◆ ASSIGNMENT
Say how many lines of the records include the string "blue". Nothing else belongs in the answer.

◆ TASK MATERIAL
- - - - - - -

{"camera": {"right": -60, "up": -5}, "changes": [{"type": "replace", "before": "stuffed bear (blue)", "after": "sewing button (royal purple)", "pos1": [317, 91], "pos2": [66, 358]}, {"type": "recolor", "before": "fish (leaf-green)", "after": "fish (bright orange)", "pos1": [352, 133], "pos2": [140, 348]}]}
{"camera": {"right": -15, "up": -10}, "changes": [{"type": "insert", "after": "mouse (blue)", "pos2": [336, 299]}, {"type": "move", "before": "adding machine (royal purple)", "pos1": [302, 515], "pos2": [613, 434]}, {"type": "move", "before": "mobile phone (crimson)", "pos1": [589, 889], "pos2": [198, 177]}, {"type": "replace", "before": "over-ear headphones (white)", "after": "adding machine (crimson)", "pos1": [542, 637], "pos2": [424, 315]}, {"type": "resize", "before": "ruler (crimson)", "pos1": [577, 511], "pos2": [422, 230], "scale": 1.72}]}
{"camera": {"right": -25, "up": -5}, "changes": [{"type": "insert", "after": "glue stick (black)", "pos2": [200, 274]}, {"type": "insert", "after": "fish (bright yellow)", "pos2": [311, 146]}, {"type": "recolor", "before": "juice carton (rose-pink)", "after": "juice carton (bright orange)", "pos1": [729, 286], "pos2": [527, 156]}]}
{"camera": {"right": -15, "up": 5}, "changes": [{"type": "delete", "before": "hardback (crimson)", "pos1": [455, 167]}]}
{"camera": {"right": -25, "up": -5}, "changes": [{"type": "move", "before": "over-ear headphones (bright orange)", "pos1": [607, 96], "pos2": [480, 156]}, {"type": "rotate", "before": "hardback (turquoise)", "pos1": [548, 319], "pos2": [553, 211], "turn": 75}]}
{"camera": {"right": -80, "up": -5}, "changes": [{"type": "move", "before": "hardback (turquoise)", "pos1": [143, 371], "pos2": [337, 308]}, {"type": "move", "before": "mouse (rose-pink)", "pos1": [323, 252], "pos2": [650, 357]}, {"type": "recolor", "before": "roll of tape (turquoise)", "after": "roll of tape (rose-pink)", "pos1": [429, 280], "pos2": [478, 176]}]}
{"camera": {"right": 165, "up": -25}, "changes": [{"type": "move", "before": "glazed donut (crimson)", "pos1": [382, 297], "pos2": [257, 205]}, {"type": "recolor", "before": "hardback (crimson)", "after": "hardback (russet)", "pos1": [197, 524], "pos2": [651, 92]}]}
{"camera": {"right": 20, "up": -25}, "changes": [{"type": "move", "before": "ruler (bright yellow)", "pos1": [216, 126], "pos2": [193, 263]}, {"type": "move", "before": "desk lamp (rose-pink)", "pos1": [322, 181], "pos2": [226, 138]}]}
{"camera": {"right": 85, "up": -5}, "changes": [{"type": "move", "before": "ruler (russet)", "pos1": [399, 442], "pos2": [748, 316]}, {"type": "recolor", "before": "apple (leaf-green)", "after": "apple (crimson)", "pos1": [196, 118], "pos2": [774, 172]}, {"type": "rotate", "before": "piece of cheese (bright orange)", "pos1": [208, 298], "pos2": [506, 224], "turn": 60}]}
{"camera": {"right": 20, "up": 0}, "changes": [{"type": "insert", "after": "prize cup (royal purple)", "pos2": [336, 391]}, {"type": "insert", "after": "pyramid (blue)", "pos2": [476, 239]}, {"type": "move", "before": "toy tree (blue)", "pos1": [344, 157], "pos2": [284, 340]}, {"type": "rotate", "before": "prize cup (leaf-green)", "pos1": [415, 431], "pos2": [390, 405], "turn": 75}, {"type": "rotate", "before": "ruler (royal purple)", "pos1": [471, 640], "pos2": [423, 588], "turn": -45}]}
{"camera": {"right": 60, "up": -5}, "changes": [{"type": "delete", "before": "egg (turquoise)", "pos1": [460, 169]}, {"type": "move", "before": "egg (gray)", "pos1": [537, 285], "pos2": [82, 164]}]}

- - - - - - -

◆ RESPONSE TO THE TASK
3